[Coordinate change listings]
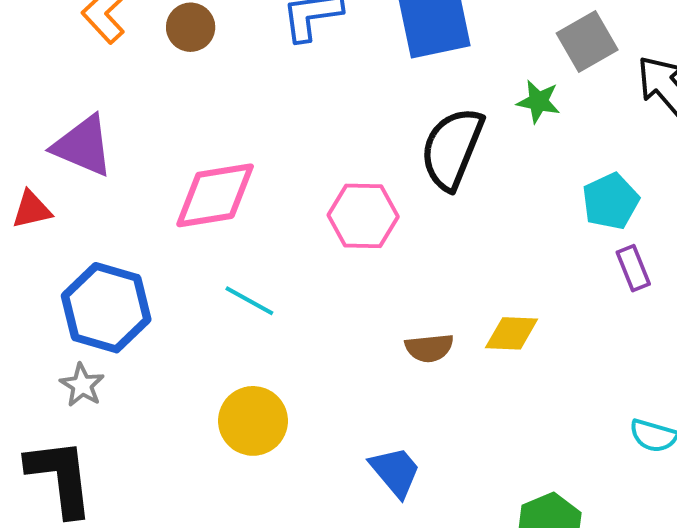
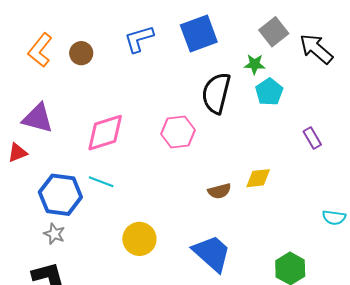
cyan pentagon: (611, 201) -> (269, 92), moved
cyan line: (249, 301) -> (101, 182), moved
blue trapezoid: (395, 472) -> (212, 253), size x1.5

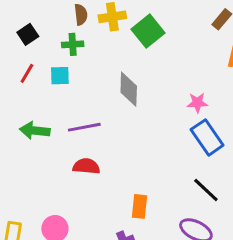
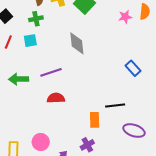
pink star: (197, 103) -> (125, 17), moved
blue rectangle: (207, 137) -> (133, 68), size x0.7
black line: (206, 190) -> (115, 105), moved, turned -42

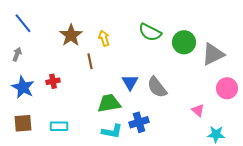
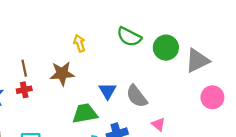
brown star: (71, 35) -> (62, 74), moved, turned 30
brown line: (90, 61) -> (24, 68), moved
pink triangle: (198, 110) -> (158, 124), moved

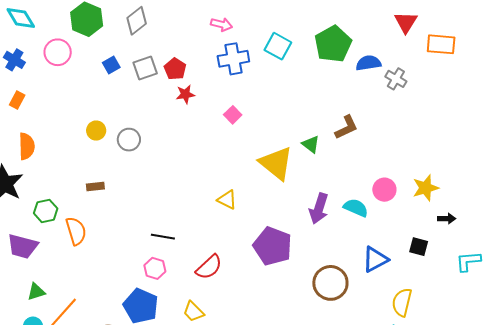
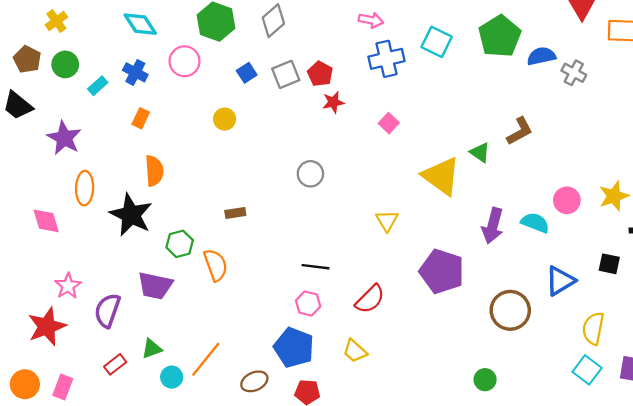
yellow circle: (96, 131) -> (225, 119), moved
gray circle: (129, 140) -> (310, 174), moved
yellow triangle: (227, 200) -> (387, 221), turned 35
green triangle: (36, 292) -> (152, 349), moved

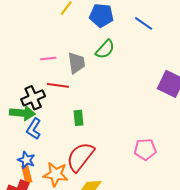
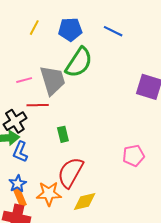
green semicircle: (105, 49) -> (79, 62), size x1.5
gray trapezoid: (76, 63) -> (53, 80), size x1.4
blue star: (26, 160) -> (18, 184), turned 30

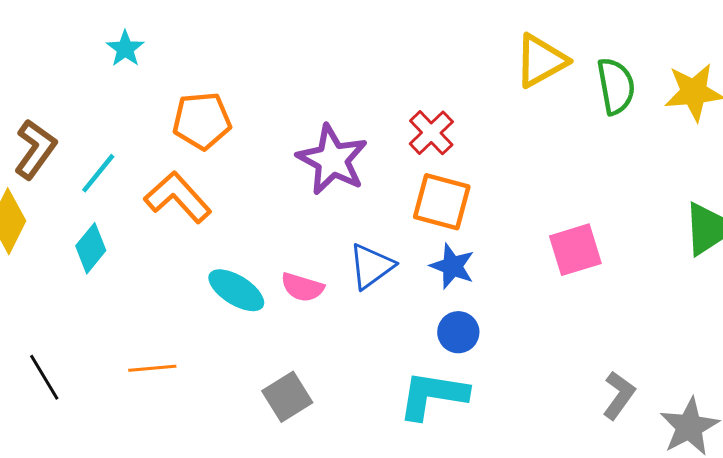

Problem description: Omit the pictures and please write out exactly the lines between the one containing "green semicircle: (105, 49)" and the last line of the entries, both included.

Your solution:
green semicircle: (105, 49) -> (79, 62), size x1.5
gray trapezoid: (76, 63) -> (53, 80), size x1.4
blue star: (26, 160) -> (18, 184), turned 30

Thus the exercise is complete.